> TASK TO CARRY OUT
Begin at the top of the following data. Copy each line exactly until you have copied the line containing "(557, 205) = (343, 376): pink".

> RECORDS FOR THIS EXERCISE
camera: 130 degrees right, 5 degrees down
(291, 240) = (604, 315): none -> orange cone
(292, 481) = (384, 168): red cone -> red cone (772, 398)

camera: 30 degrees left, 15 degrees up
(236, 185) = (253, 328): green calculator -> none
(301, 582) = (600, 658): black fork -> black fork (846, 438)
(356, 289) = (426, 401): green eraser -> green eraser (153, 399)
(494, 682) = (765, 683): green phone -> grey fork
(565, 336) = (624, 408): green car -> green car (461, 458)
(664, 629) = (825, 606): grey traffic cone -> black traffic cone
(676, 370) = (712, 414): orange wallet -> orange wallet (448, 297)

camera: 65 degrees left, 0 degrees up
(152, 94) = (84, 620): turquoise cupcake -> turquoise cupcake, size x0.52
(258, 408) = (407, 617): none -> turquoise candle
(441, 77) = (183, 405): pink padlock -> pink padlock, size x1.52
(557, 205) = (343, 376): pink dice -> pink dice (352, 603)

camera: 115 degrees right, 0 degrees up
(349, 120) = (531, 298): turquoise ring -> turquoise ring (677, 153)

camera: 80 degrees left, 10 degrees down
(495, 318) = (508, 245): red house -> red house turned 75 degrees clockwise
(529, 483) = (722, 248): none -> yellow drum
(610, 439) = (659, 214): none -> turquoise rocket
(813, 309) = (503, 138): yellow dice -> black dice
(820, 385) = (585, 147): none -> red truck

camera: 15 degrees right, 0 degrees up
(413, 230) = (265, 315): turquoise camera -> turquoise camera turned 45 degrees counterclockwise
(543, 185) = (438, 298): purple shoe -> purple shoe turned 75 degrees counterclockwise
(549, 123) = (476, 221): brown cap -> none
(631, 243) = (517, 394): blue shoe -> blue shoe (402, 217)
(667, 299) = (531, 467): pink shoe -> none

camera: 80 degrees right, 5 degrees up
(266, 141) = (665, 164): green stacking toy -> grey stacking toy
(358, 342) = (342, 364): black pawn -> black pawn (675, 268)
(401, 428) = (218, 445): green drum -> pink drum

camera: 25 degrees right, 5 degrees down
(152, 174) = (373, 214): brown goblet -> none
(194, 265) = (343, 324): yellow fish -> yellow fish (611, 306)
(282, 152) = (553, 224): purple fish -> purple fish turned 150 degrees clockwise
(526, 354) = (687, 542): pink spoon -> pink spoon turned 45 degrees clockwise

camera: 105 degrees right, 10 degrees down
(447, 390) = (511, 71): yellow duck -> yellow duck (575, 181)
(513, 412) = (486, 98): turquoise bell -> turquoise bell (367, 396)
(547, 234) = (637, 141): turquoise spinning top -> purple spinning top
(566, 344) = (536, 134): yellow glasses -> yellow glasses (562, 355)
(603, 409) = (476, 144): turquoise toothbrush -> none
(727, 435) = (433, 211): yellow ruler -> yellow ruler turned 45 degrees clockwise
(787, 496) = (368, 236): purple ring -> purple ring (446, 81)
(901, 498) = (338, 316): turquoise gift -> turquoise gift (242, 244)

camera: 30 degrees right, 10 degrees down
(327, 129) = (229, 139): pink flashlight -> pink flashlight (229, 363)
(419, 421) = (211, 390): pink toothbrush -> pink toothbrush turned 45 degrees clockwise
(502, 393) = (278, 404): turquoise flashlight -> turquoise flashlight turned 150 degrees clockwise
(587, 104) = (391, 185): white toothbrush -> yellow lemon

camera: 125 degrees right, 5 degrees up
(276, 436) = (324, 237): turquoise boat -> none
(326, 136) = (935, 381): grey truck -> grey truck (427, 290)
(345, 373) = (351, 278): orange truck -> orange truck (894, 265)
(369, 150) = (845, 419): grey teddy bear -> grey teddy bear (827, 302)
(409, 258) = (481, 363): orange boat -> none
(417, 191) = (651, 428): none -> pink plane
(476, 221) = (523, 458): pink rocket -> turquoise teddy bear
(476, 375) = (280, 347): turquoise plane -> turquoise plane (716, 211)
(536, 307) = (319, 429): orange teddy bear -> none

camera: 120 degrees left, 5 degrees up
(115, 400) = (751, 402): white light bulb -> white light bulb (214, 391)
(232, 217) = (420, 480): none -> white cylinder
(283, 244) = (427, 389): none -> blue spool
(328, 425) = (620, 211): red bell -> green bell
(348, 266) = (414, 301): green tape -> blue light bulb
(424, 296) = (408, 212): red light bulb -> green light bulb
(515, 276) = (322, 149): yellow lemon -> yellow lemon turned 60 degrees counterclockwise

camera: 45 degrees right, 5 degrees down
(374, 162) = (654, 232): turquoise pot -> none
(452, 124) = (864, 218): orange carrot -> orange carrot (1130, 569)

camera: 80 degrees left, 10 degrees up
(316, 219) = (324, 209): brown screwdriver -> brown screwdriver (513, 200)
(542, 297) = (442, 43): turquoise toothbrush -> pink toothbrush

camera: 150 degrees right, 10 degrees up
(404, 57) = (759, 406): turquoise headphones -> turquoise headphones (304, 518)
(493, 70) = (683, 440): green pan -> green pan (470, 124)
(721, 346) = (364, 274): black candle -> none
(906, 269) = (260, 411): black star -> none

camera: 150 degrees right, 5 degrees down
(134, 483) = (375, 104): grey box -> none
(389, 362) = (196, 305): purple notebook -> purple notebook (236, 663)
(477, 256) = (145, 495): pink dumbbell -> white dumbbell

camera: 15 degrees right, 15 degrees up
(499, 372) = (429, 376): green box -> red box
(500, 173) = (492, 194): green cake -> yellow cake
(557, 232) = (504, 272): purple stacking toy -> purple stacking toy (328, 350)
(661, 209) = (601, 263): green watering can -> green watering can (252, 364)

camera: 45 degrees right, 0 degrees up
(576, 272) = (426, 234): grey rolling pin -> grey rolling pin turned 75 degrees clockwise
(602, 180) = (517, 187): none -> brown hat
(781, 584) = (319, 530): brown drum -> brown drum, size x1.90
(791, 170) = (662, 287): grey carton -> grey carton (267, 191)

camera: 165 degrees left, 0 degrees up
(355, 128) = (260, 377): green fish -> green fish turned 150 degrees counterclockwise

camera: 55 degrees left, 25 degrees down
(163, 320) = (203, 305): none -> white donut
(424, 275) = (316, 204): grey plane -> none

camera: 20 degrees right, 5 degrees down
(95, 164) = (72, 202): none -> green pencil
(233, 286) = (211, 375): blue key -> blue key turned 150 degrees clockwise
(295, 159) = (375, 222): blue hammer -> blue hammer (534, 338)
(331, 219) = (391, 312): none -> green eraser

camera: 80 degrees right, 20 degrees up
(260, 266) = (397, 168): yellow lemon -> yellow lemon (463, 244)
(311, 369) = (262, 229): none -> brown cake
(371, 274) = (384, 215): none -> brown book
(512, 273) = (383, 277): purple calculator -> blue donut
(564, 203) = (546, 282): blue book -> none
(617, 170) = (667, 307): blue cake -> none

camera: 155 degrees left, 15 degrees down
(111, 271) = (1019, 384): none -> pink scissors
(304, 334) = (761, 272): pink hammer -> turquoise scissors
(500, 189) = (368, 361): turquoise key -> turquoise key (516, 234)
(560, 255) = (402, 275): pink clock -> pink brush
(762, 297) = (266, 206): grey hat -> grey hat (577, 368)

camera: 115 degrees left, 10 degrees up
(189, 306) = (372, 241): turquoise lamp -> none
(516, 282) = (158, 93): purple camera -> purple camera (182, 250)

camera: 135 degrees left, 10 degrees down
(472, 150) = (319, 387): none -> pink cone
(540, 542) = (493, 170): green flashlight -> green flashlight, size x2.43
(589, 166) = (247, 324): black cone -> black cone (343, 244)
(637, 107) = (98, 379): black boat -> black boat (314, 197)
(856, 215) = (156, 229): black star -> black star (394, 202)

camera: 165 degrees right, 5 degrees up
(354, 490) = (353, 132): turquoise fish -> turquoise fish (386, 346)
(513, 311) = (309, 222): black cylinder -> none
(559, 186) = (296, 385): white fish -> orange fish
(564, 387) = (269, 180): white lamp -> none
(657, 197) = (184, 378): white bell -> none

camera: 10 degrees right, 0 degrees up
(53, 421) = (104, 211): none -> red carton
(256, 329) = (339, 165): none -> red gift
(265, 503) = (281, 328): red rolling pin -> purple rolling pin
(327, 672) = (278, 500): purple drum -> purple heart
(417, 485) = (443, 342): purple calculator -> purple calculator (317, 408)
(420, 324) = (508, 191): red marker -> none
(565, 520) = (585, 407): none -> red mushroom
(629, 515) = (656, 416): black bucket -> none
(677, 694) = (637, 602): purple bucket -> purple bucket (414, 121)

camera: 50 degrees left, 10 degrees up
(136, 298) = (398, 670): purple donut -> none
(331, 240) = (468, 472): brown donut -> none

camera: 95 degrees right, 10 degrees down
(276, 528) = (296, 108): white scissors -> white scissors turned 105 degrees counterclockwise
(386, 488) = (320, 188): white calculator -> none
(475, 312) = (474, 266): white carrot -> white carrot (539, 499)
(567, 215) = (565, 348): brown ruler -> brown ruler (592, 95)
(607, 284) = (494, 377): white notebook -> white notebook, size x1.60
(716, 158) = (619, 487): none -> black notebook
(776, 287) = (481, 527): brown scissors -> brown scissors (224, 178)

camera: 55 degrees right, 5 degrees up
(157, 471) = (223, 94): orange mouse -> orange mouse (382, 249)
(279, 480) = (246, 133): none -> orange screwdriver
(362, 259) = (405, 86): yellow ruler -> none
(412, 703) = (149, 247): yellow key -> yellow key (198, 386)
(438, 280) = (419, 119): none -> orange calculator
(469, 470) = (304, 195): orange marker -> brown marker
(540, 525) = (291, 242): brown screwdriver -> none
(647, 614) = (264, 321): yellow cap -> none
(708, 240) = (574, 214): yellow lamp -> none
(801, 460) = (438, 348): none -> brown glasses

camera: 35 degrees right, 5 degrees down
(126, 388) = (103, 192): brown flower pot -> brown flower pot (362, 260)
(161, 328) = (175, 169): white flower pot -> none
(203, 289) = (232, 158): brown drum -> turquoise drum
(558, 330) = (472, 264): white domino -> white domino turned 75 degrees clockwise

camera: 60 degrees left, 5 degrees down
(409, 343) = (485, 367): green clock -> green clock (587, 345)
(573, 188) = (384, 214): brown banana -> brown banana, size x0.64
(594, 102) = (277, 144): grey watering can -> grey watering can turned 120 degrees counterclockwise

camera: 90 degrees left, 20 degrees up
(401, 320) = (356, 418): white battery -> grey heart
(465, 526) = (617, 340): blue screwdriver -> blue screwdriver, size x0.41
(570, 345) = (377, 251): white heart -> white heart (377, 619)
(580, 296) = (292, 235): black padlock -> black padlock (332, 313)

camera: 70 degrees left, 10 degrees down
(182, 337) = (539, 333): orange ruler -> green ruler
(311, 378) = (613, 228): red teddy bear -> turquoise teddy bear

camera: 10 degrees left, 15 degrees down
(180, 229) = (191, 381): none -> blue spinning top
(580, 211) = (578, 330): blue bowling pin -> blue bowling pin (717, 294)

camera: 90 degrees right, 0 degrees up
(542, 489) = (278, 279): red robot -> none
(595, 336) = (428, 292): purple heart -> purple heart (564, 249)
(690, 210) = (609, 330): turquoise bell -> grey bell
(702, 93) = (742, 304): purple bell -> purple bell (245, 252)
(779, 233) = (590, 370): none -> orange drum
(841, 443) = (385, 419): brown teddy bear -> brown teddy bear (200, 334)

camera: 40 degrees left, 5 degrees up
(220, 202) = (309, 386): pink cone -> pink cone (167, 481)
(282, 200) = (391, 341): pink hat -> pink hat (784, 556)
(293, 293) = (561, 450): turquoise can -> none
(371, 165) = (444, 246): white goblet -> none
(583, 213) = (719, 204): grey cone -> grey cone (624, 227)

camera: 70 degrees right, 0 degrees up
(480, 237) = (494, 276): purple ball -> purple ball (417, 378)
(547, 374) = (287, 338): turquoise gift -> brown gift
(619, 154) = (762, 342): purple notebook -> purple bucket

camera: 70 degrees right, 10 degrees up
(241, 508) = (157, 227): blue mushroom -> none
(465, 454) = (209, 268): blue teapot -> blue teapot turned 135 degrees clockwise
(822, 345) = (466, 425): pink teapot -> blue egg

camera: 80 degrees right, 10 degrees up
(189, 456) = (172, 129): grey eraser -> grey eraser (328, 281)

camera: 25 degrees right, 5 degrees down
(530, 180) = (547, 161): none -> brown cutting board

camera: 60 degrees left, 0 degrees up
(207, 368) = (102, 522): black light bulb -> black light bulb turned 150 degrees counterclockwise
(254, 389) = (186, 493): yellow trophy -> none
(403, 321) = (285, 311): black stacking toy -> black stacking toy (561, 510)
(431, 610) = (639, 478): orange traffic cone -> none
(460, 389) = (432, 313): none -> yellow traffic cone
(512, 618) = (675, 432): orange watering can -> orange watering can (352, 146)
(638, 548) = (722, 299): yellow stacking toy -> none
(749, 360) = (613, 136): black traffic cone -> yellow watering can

> SOLUTION TO THIS TASK
camera: 130 degrees right, 5 degrees down
(291, 240) = (604, 315): none -> orange cone
(292, 481) = (384, 168): red cone -> red cone (772, 398)

camera: 30 degrees left, 15 degrees up
(236, 185) = (253, 328): green calculator -> none
(301, 582) = (600, 658): black fork -> black fork (846, 438)
(356, 289) = (426, 401): green eraser -> green eraser (153, 399)
(494, 682) = (765, 683): green phone -> grey fork
(565, 336) = (624, 408): green car -> green car (461, 458)
(664, 629) = (825, 606): grey traffic cone -> black traffic cone
(676, 370) = (712, 414): orange wallet -> orange wallet (448, 297)

camera: 65 degrees left, 0 degrees up
(152, 94) = (84, 620): turquoise cupcake -> turquoise cupcake, size x0.52
(258, 408) = (407, 617): none -> turquoise candle
(441, 77) = (183, 405): pink padlock -> pink padlock, size x1.52
(557, 205) = (343, 376): pink dice -> pink dice (352, 603)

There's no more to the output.